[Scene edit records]
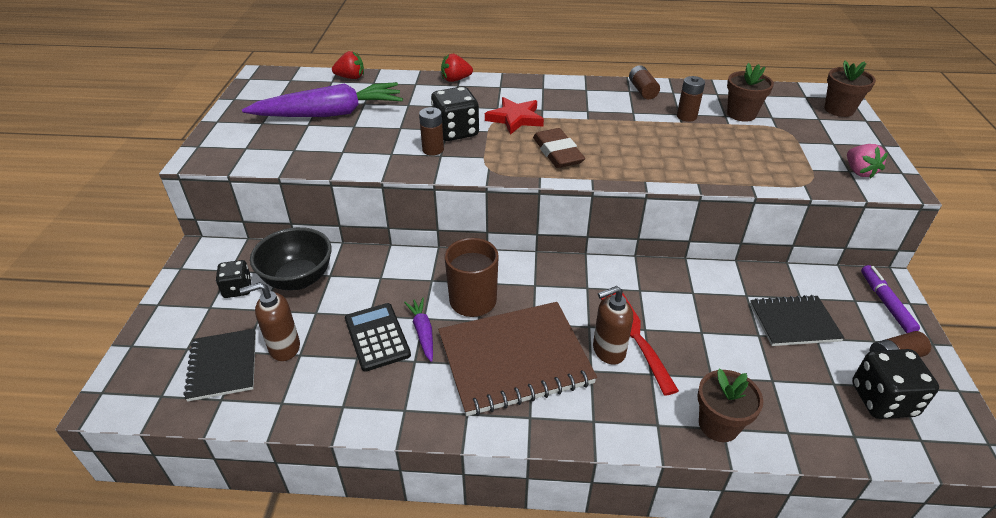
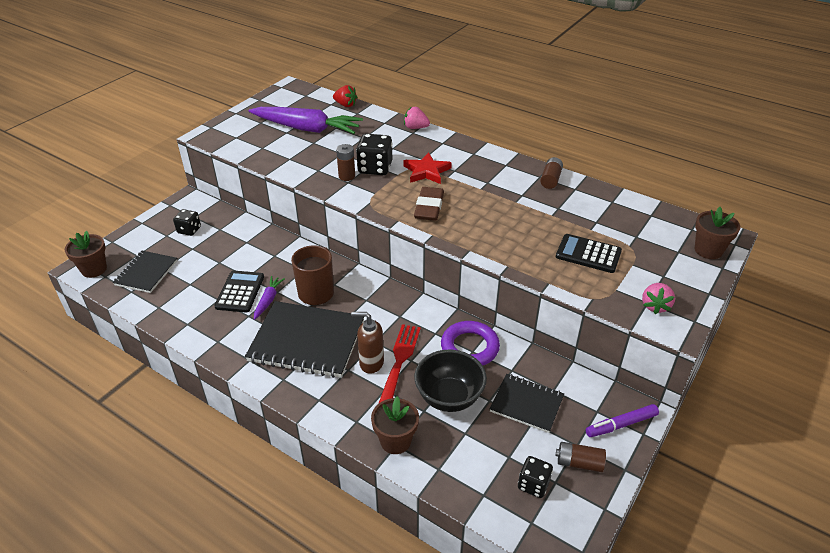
camera: 30 degrees right, 0 degrees up
(284, 348) = (185, 276): brown soap dispenser -> none
(298, 279) = (226, 237): black bowl -> black bowl (449, 397)
(455, 79) = (415, 127): red strawberry -> pink strawberry
(514, 359) = (307, 341): brown notebook -> black notebook
(686, 116) = (561, 212): brown battery -> none
(687, 290) = (469, 347): none -> purple ring
(741, 114) = (611, 225): brown flower pot -> brown flower pot (94, 269)
(753, 146) = (588, 254): none -> black calculator
(882, 400) = (533, 484): black dice -> black dice, size x0.63
(886, 303) = (621, 424): purple marker -> purple marker turned 135 degrees counterclockwise

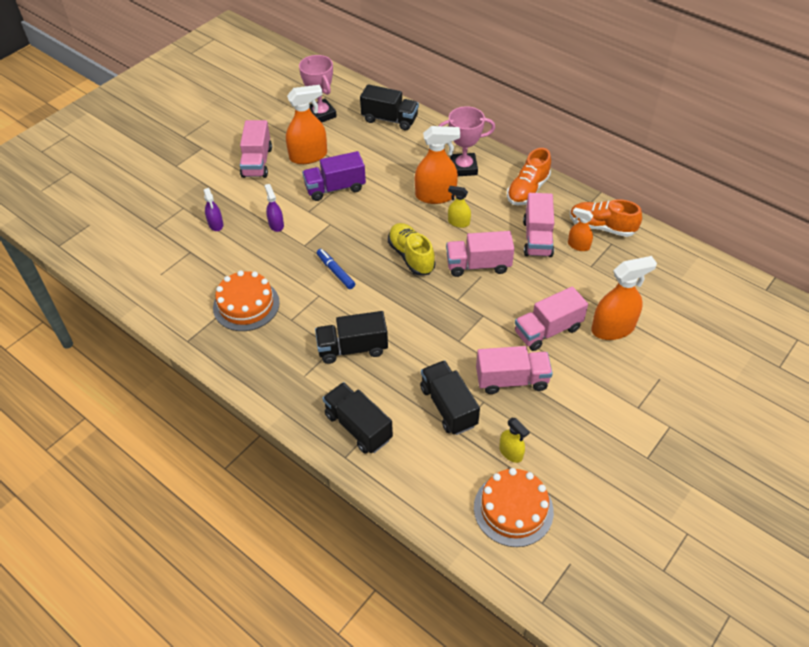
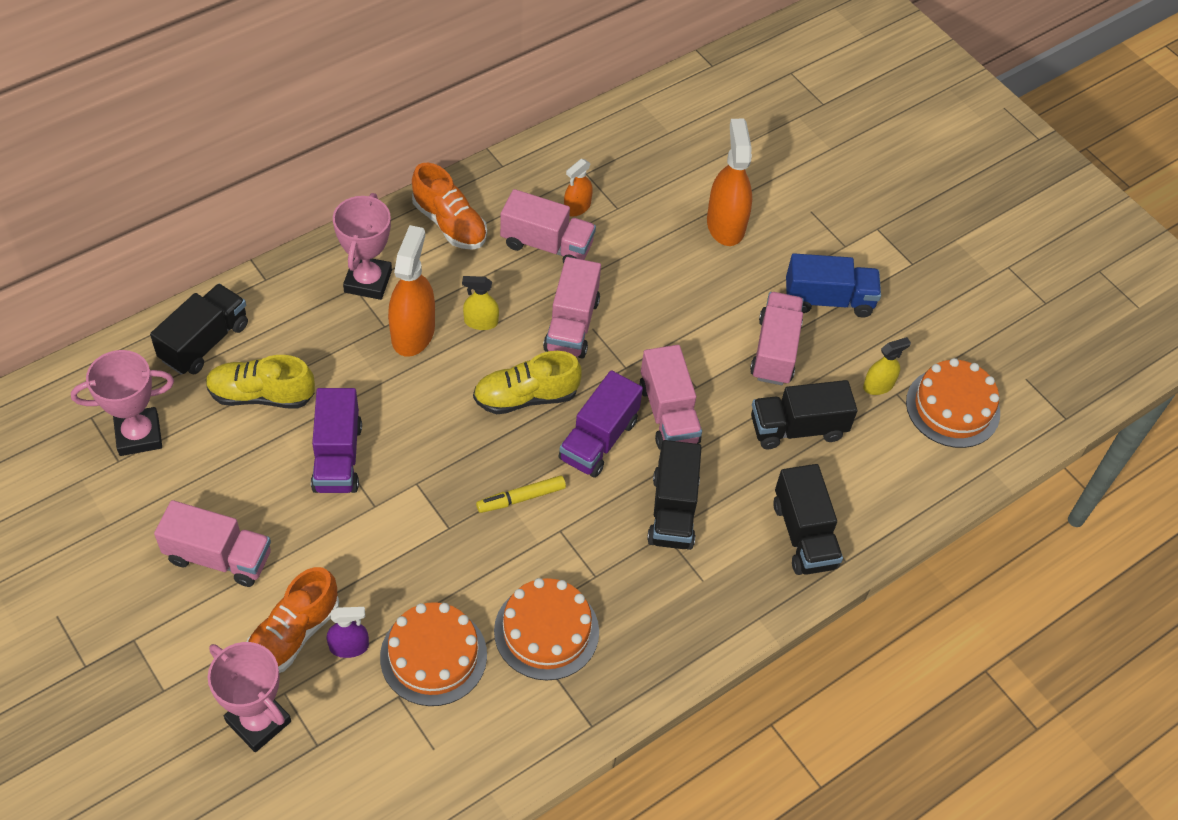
camera: 80 degrees left, 5 degrees up
(164, 203) = (258, 721): none -> pink trophy
(218, 259) = (433, 656): none -> orange cake
(276, 225) = (387, 557): purple spray bottle -> none
(308, 156) = (240, 477): orange spray bottle -> none
(335, 272) = (521, 498): blue marker -> yellow marker
(358, 427) = (804, 535): black truck -> black truck turned 75 degrees counterclockwise
(364, 149) = (261, 395): none -> yellow shoe
(393, 298) = (598, 439): none -> purple truck
(458, 222) = (481, 322): yellow spray bottle -> yellow spray bottle turned 60 degrees clockwise
(547, 330) = (708, 289): pink truck -> pink truck (668, 414)
(577, 405) = (828, 300): none -> blue truck
(602, 227) = (553, 171): orange shoe -> orange shoe (293, 634)

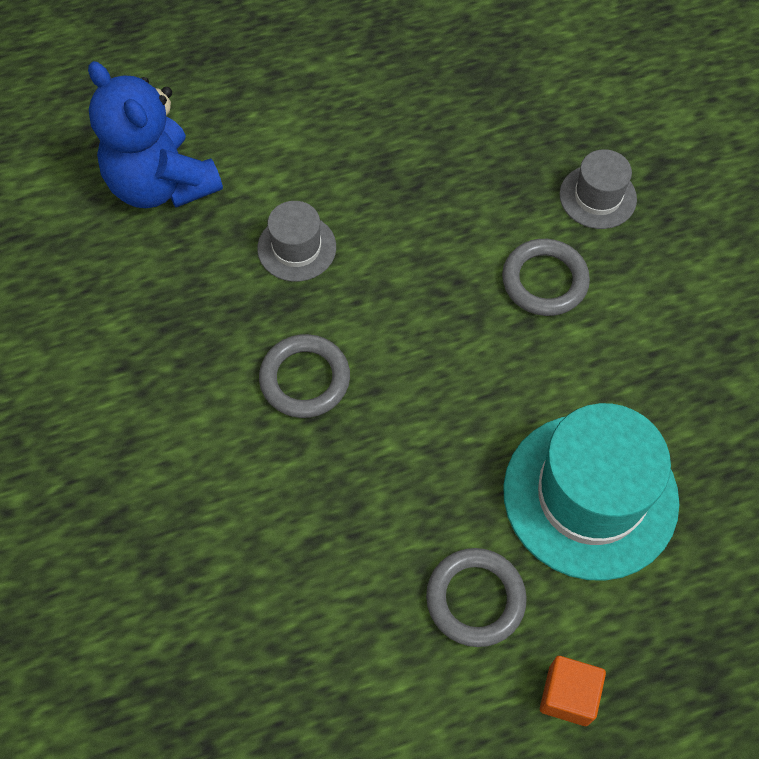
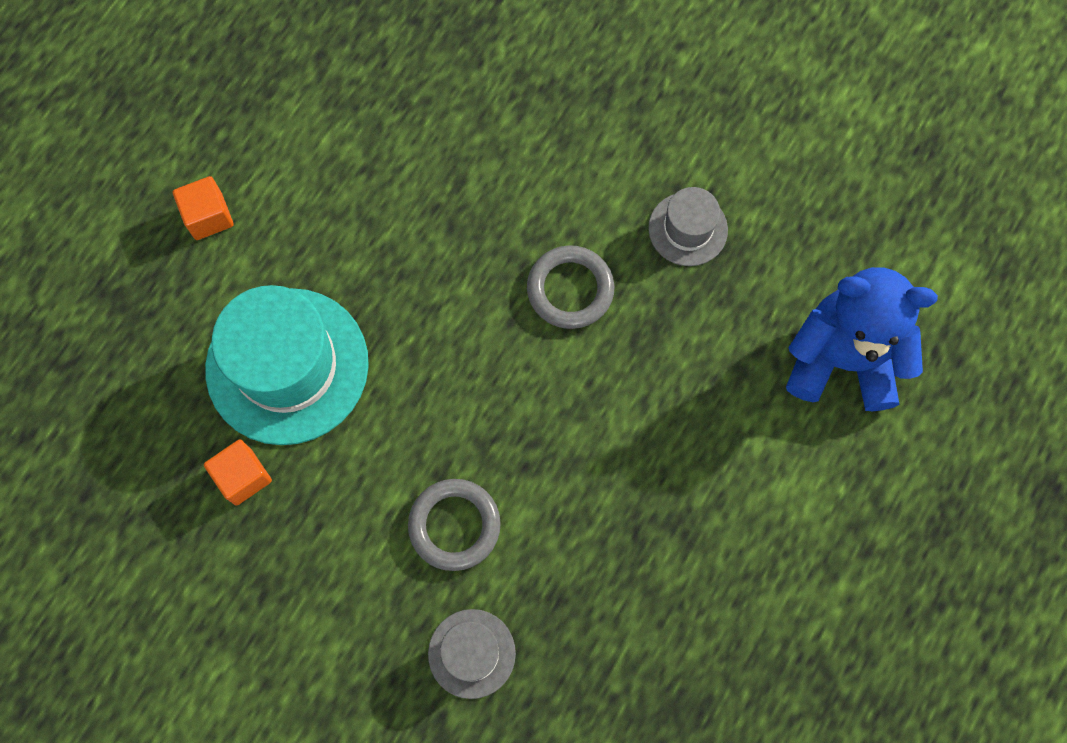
camera: 140 degrees right, 10 degrees up
(297, 248) = (679, 392): grey hat -> grey hat (688, 229)
(475, 599) = (316, 230): grey ring -> none
(690, 433) = (243, 477): none -> orange cube

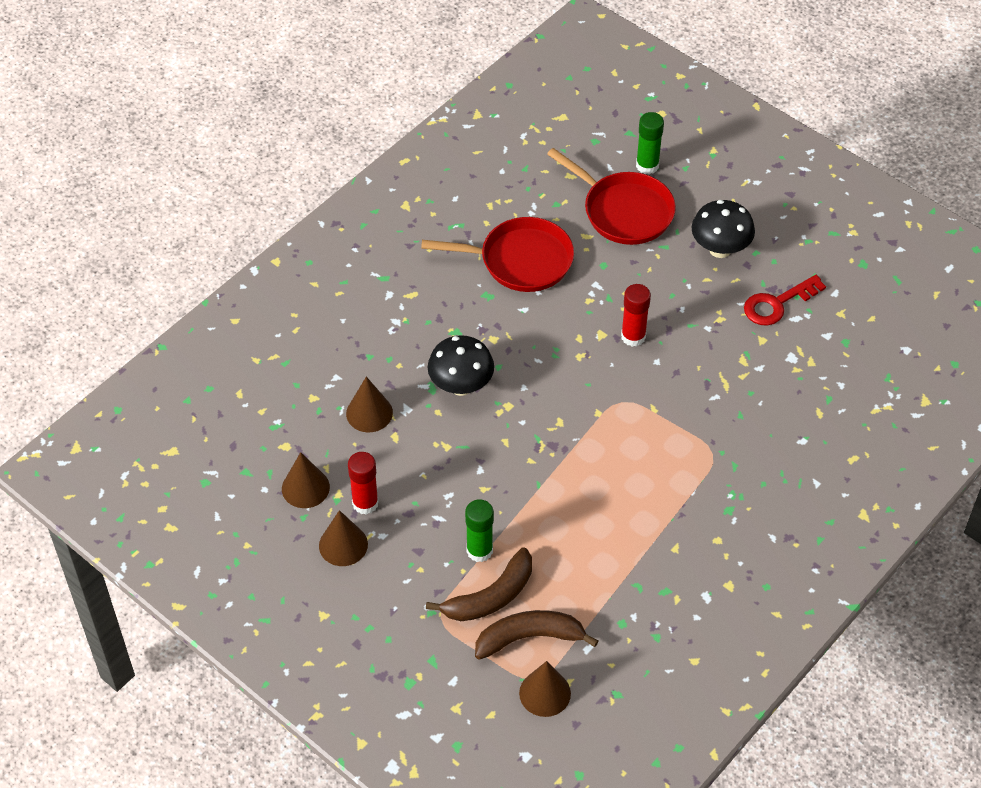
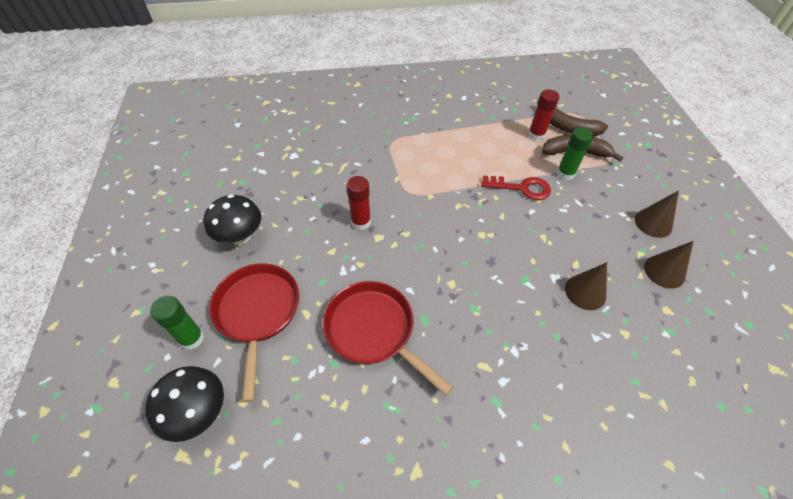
camera: 140 degrees left, 0 degrees up
(365, 503) = (624, 237): red glue stick -> red glue stick (536, 135)
(461, 386) = (503, 267): black mushroom -> black mushroom (199, 412)
(545, 693) = (576, 107): brown cone -> none
(777, 304) = (260, 184): red key -> red key (522, 188)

### [Activity]
Across the data above, how many lines include the word "brown"? Give only the number.

### [The answer]
5